= ACTIVITY =
In your answer, set down the records below exactly as they stand, omitting pictures.

#####

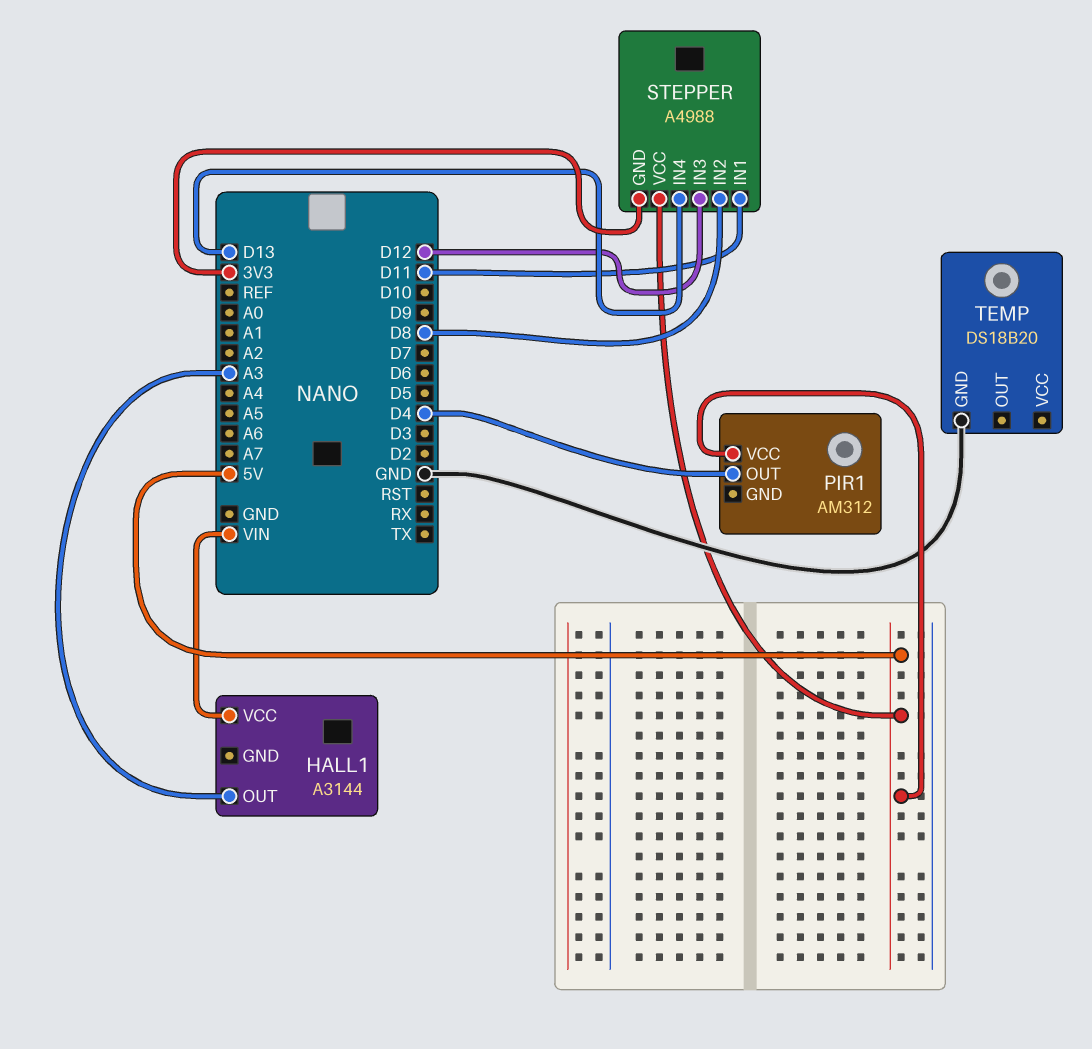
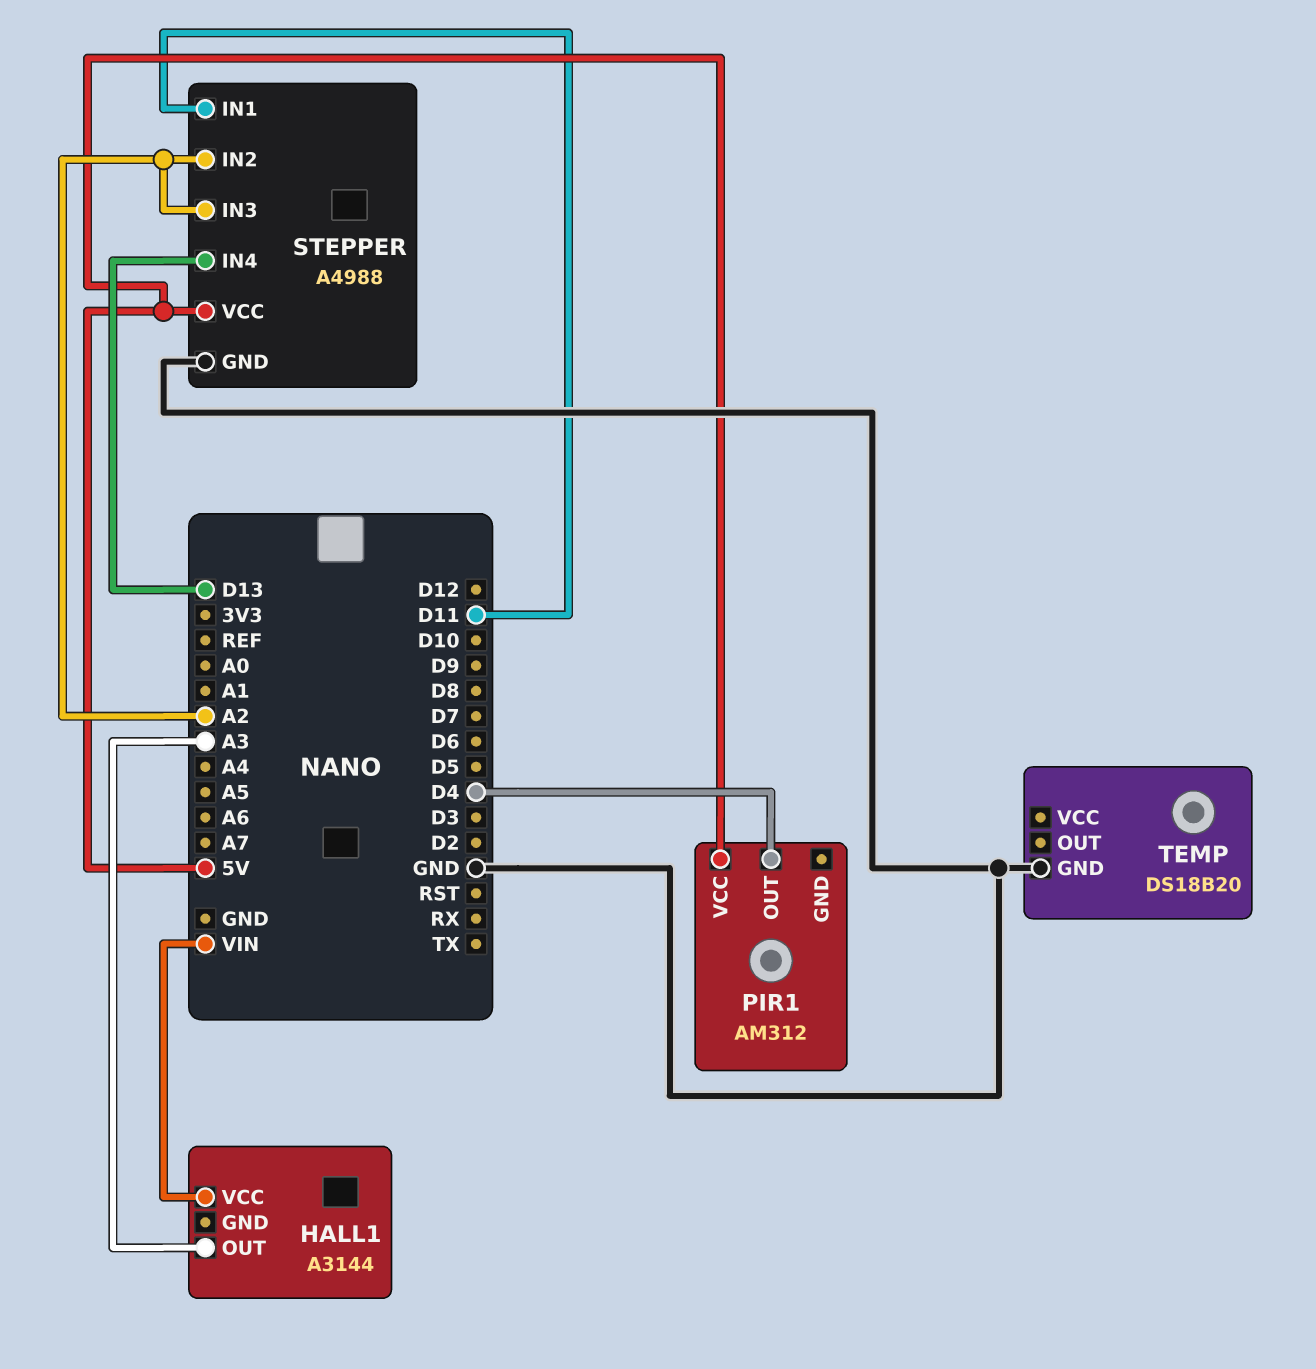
STEPPER pin GND: 3V3 -> GND
STEPPER pin IN2: D8 -> A2
STEPPER pin IN3: D12 -> A2

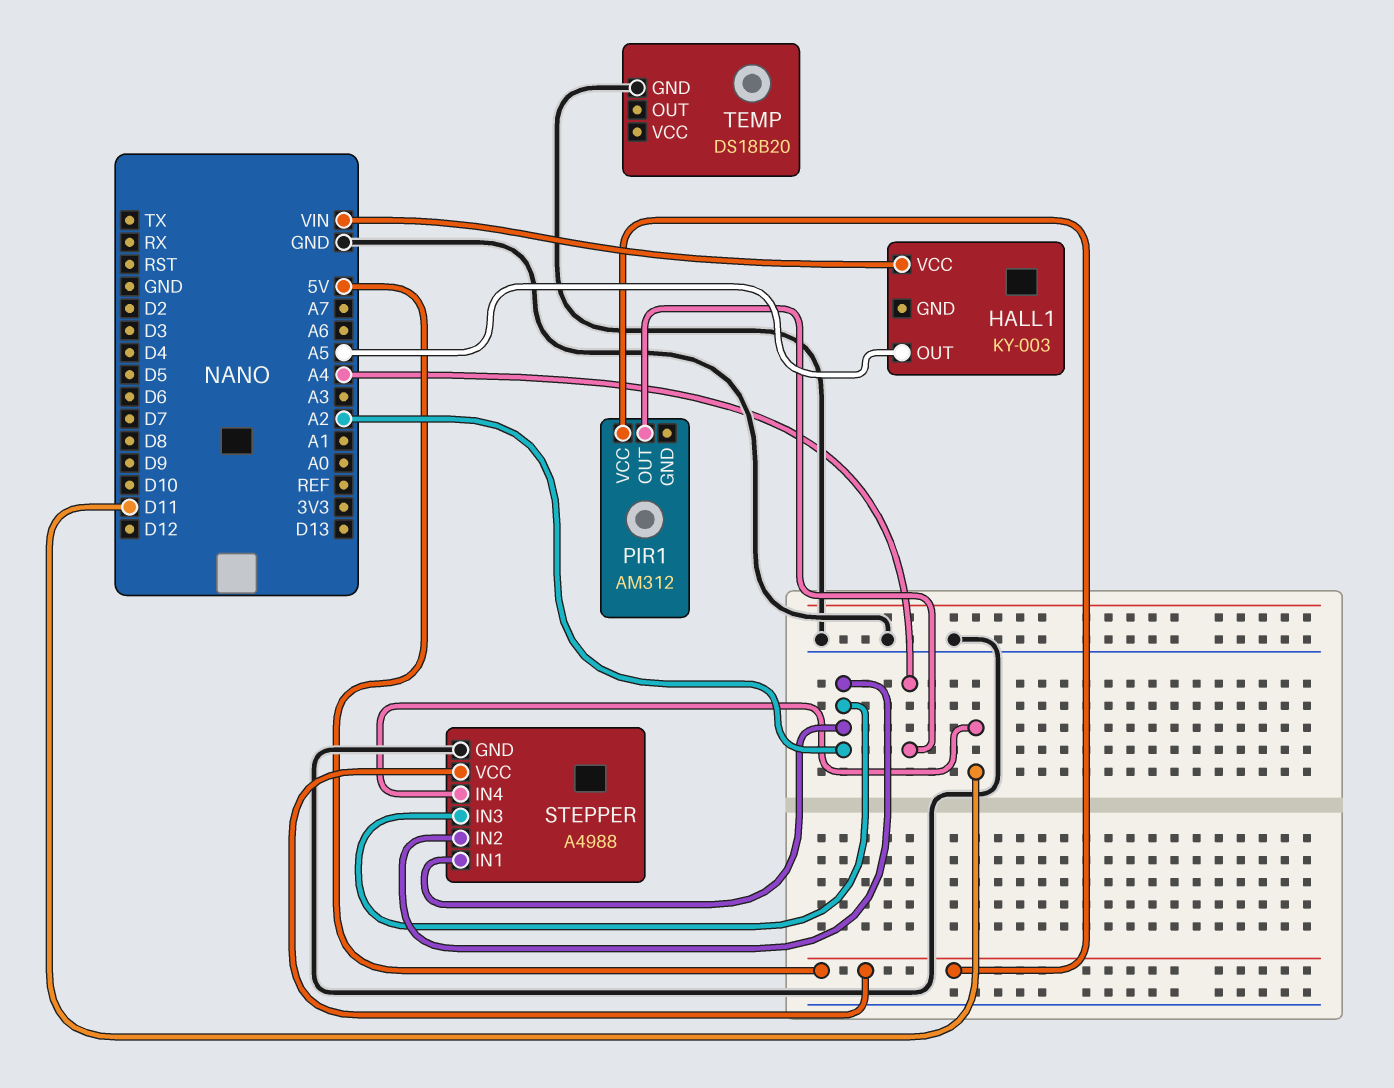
HALL1: A3144 -> KY-003
HALL1 pin OUT: A3 -> A5
PIR1 pin OUT: D4 -> A4
STEPPER pin IN1: D11 -> A2
STEPPER pin IN4: D13 -> D11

#####

= WRITTEN RESPONSE =
STEPPER pin GND: 3V3 -> GND
STEPPER pin IN2: D8 -> A2
STEPPER pin IN3: D12 -> A2

HALL1: A3144 -> KY-003
HALL1 pin OUT: A3 -> A5
PIR1 pin OUT: D4 -> A4
STEPPER pin IN1: D11 -> A2
STEPPER pin IN4: D13 -> D11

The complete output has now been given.